◆ Task details: Among the lines below, a stretch begins at the one with "cyan plate E9" and ends at the one with "none -> yellow round brick G8:H9 level 1". Repeat that stretch exactly, ends included.

◆ Records provided:
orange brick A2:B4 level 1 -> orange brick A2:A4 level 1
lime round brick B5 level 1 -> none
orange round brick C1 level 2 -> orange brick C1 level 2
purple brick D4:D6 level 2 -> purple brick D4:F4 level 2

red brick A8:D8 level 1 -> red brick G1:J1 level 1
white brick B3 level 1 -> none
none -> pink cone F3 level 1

---

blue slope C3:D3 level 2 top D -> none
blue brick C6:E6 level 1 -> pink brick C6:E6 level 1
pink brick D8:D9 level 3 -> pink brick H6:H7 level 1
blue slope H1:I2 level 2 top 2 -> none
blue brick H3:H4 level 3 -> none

--

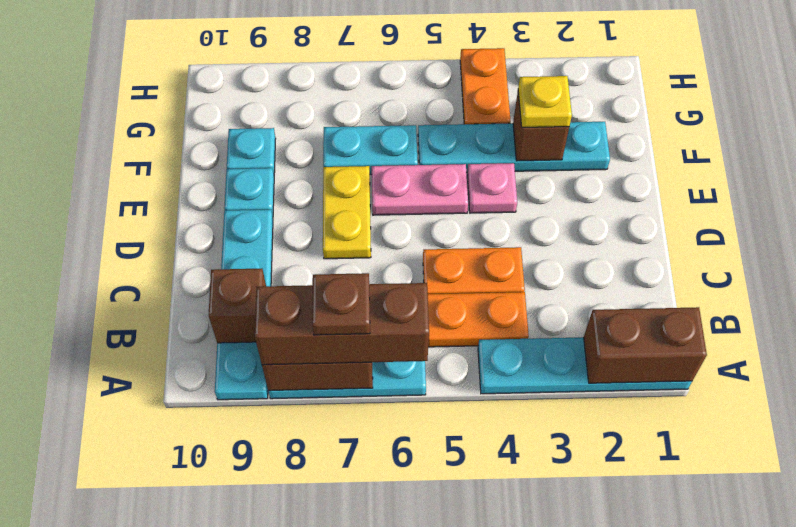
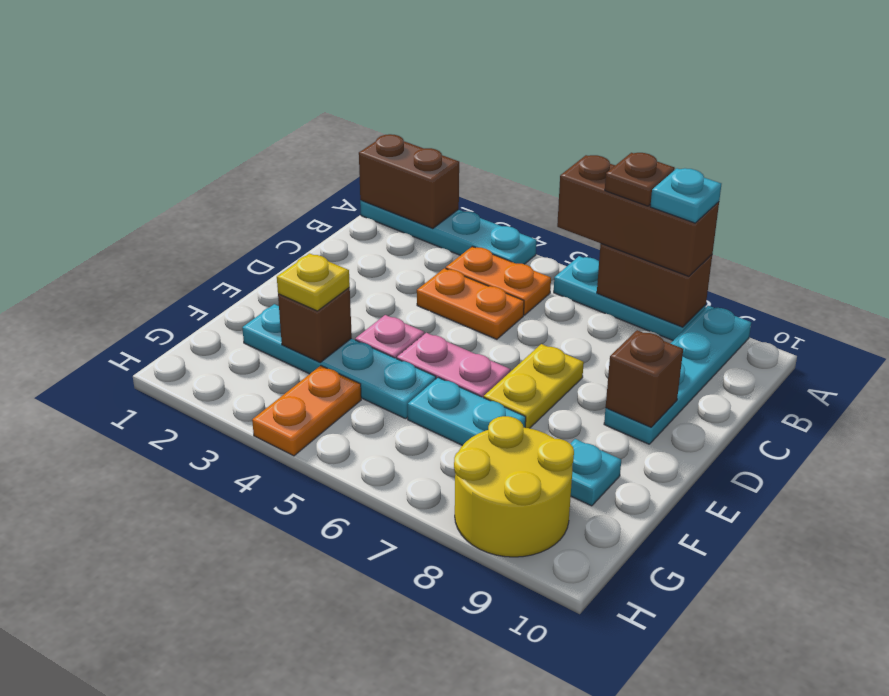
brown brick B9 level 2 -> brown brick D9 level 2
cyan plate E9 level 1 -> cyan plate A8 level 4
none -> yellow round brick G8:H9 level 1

◆ Answer below:
cyan plate E9 level 1 -> cyan plate A8 level 4
none -> yellow round brick G8:H9 level 1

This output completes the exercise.